- WORK INSTRUCTIONS
A verbatim reproduction of the lines below, from the line containing "105 degrees counterclockwise" through the line containing "camera: 75 degrees left, 15 degrees down", both ends included, is the whole required output.

- Dataset records
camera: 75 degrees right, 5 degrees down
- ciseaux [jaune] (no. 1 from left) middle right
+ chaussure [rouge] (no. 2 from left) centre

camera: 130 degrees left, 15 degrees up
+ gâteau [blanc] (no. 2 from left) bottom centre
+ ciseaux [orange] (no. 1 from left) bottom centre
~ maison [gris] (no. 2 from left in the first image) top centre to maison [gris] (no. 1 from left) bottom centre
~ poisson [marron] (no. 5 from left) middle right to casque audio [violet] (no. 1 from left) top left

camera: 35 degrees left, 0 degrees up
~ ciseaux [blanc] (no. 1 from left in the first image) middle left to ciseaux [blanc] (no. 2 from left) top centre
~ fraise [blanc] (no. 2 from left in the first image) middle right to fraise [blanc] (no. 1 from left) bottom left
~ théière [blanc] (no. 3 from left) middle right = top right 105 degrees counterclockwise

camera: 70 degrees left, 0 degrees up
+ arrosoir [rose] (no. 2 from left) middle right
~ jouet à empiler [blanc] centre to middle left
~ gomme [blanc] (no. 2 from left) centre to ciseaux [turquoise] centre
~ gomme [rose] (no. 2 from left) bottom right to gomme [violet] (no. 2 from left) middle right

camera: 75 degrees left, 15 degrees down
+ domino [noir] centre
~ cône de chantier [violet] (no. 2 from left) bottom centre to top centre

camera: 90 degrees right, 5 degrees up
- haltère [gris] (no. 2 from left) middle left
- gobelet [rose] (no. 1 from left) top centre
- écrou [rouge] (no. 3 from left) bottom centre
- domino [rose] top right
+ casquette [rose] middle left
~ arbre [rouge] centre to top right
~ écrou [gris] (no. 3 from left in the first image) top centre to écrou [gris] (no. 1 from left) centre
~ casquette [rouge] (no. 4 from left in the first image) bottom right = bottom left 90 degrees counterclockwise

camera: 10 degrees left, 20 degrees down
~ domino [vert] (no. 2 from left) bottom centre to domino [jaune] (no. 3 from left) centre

- ANSWER SPACE
~ théière [blanc] (no. 3 from left) middle right = top right 105 degrees counterclockwise

camera: 70 degrees left, 0 degrees up
+ arrosoir [rose] (no. 2 from left) middle right
~ jouet à empiler [blanc] centre to middle left
~ gomme [blanc] (no. 2 from left) centre to ciseaux [turquoise] centre
~ gomme [rose] (no. 2 from left) bottom right to gomme [violet] (no. 2 from left) middle right

camera: 75 degrees left, 15 degrees down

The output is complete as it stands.